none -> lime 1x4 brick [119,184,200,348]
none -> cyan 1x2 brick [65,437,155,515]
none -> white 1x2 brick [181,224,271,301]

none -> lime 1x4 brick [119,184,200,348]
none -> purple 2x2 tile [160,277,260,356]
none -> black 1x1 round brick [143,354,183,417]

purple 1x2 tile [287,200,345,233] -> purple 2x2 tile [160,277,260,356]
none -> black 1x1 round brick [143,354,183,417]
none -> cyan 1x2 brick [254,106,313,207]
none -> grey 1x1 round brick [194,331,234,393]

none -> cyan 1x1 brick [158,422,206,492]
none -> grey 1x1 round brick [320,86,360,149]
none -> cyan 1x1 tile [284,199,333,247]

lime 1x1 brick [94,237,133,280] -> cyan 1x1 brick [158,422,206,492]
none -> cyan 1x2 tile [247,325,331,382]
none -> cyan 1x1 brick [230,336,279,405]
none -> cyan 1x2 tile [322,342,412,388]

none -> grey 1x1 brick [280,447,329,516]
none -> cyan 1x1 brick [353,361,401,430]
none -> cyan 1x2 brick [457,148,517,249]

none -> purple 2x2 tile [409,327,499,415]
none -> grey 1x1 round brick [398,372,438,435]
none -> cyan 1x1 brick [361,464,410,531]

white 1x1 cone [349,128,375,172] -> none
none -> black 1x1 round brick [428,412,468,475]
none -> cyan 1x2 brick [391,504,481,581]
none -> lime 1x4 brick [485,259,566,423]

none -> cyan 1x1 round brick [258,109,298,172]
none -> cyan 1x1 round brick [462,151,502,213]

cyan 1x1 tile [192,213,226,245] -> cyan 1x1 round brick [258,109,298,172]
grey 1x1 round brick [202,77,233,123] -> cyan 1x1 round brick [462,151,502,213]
■ ■ ■ ■
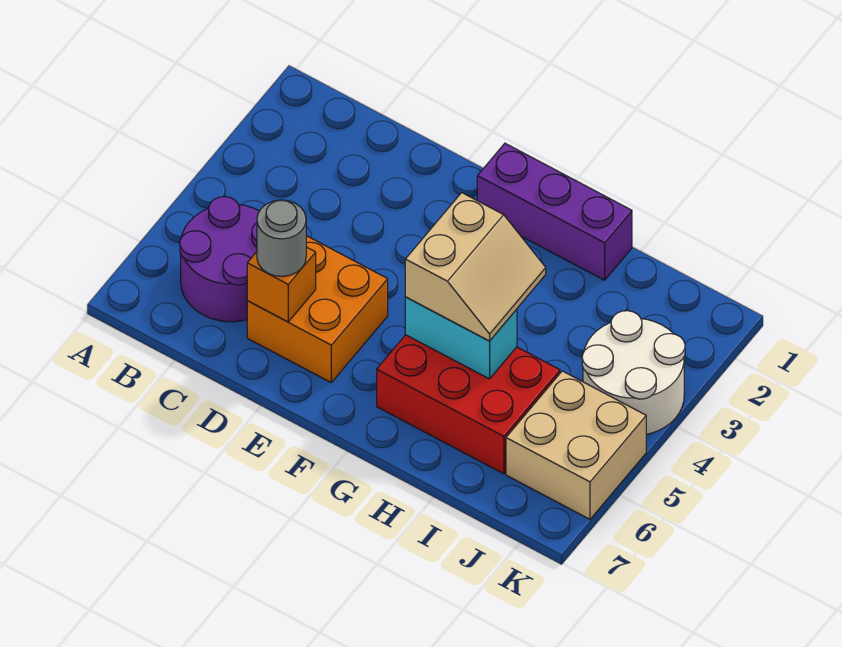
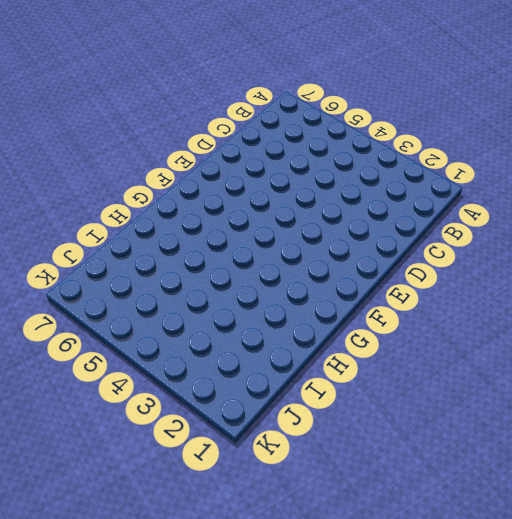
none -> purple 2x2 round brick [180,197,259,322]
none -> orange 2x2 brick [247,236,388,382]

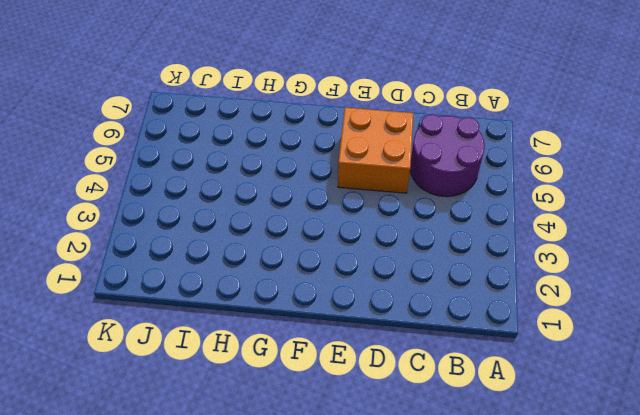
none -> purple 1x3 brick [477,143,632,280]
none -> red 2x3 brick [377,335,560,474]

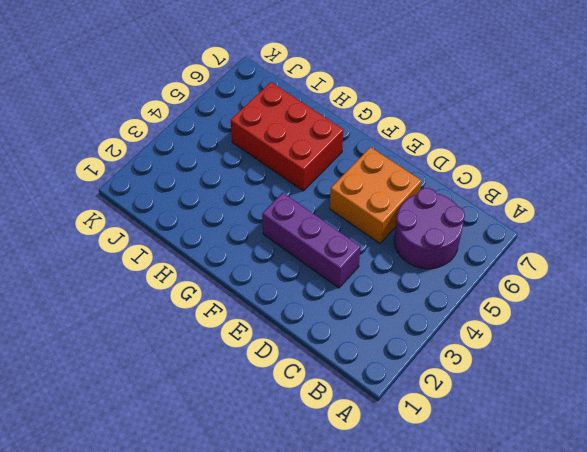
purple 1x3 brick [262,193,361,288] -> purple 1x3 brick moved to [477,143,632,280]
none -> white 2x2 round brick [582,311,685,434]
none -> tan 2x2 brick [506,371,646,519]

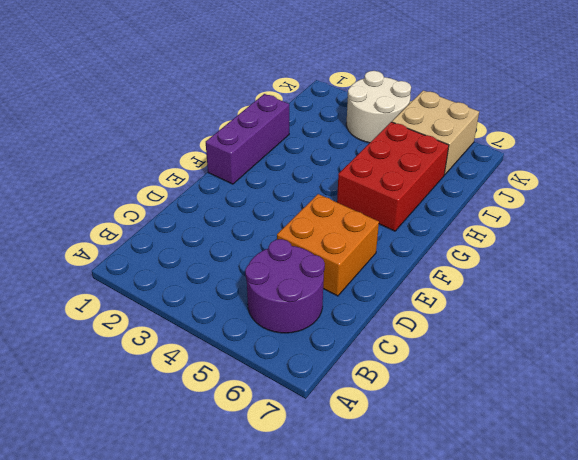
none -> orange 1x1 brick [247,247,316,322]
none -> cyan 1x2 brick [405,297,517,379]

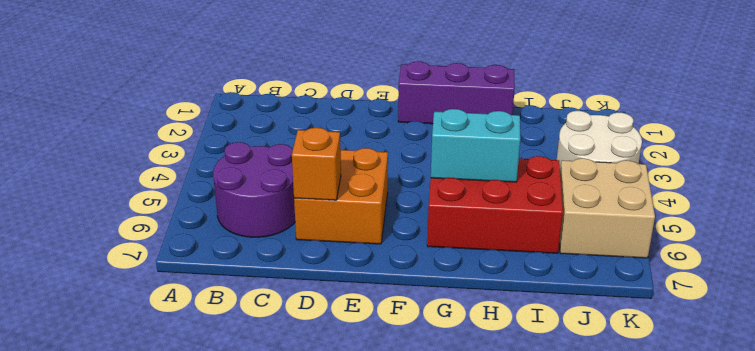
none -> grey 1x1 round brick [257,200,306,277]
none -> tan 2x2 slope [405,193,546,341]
■ ■ ■ ■
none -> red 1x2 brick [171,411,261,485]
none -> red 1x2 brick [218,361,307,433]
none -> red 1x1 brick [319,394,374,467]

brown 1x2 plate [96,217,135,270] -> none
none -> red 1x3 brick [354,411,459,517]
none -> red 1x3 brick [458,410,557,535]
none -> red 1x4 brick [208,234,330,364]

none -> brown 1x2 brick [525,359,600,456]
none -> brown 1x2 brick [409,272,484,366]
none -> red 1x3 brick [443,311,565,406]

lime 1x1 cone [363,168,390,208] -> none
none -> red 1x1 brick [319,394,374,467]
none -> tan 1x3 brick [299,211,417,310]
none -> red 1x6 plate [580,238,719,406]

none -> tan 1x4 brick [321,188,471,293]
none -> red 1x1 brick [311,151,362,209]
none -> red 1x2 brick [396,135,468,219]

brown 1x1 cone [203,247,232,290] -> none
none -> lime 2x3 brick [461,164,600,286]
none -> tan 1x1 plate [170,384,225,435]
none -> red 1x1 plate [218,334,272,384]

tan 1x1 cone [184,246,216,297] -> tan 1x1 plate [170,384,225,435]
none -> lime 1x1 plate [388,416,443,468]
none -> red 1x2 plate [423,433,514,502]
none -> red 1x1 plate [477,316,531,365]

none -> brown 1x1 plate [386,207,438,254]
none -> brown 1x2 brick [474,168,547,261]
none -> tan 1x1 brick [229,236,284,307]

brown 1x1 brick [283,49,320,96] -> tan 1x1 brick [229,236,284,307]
■ ■ ■ ■
> **What needs to be done**:
Could you write out, exactly as they stand, only the lines above that begin at the line with "none -> grey 1x1 round brick [398,372,438,435]" and stop after the line with "grey 1x1 round brick [202,77,233,123]"?

> **Result of this exercise**:
none -> grey 1x1 round brick [398,372,438,435]
none -> cyan 1x1 brick [361,464,410,531]

white 1x1 cone [349,128,375,172] -> none
none -> black 1x1 round brick [428,412,468,475]
none -> cyan 1x2 brick [391,504,481,581]
none -> lime 1x4 brick [485,259,566,423]

none -> cyan 1x1 round brick [258,109,298,172]
none -> cyan 1x1 round brick [462,151,502,213]

cyan 1x1 tile [192,213,226,245] -> cyan 1x1 round brick [258,109,298,172]
grey 1x1 round brick [202,77,233,123] -> cyan 1x1 round brick [462,151,502,213]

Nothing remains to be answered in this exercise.